DESCRIPTION OF THE TASK >>
Could you print the lines below exactly, from the one holding "pink round brick E9" through the last line, with no other output?

——

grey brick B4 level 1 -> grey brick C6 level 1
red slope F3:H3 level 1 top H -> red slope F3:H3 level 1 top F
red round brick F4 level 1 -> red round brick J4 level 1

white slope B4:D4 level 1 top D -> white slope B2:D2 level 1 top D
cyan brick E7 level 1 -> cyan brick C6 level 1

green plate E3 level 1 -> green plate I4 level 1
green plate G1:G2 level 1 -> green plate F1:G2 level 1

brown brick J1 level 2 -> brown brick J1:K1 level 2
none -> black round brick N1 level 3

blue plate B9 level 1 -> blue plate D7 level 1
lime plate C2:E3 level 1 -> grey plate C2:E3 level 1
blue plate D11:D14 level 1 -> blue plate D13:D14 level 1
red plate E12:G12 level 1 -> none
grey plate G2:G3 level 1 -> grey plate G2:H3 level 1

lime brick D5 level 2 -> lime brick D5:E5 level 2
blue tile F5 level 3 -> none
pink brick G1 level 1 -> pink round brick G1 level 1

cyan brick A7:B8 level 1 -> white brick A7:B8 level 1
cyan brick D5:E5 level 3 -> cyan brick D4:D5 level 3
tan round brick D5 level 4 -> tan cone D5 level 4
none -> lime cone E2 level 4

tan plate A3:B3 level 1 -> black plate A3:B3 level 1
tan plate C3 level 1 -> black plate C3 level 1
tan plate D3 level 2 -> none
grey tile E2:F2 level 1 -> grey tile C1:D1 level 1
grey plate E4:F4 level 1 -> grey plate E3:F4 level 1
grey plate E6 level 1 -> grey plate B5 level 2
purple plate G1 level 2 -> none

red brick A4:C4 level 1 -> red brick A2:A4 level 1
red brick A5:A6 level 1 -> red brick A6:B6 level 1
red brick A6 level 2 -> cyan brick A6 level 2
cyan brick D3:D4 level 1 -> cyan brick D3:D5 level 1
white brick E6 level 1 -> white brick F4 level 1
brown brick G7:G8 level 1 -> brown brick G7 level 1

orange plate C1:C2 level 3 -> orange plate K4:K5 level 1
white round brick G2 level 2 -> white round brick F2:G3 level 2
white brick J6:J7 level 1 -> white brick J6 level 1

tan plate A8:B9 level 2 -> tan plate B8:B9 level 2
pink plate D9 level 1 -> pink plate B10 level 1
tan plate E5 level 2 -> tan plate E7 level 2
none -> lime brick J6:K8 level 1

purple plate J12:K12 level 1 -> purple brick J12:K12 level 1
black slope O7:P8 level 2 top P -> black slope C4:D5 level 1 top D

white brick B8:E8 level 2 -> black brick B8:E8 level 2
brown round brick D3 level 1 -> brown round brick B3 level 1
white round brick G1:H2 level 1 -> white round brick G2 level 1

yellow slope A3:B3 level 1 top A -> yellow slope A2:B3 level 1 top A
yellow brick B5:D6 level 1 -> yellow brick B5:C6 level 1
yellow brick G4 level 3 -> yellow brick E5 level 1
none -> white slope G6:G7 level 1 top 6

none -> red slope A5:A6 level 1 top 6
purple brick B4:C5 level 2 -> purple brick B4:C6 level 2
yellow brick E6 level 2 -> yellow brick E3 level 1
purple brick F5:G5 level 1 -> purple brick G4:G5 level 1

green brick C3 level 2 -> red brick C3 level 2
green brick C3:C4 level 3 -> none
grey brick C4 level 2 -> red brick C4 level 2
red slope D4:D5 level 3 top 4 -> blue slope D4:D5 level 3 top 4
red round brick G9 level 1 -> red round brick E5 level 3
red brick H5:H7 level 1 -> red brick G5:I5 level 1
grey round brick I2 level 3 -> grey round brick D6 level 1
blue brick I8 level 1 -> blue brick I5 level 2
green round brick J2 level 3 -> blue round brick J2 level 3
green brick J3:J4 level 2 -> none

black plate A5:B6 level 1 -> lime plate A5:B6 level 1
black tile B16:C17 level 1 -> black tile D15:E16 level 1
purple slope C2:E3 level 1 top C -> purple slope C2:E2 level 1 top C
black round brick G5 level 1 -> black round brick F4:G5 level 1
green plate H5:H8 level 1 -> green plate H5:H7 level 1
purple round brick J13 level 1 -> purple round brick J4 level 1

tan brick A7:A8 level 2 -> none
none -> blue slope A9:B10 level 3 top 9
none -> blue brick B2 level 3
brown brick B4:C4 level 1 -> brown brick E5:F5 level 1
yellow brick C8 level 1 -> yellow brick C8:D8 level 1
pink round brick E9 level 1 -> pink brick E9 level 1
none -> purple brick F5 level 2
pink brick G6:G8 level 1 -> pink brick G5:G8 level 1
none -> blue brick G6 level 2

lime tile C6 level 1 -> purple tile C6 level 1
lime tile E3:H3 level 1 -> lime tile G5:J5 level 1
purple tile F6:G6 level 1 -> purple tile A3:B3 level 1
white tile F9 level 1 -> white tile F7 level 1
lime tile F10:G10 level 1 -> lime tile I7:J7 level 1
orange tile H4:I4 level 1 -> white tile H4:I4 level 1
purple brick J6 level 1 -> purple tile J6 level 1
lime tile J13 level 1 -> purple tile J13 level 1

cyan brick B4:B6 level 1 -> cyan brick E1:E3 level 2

——

RESULT FOR THIS EXERCISE >>
pink round brick E9 level 1 -> pink brick E9 level 1
none -> purple brick F5 level 2
pink brick G6:G8 level 1 -> pink brick G5:G8 level 1
none -> blue brick G6 level 2

lime tile C6 level 1 -> purple tile C6 level 1
lime tile E3:H3 level 1 -> lime tile G5:J5 level 1
purple tile F6:G6 level 1 -> purple tile A3:B3 level 1
white tile F9 level 1 -> white tile F7 level 1
lime tile F10:G10 level 1 -> lime tile I7:J7 level 1
orange tile H4:I4 level 1 -> white tile H4:I4 level 1
purple brick J6 level 1 -> purple tile J6 level 1
lime tile J13 level 1 -> purple tile J13 level 1

cyan brick B4:B6 level 1 -> cyan brick E1:E3 level 2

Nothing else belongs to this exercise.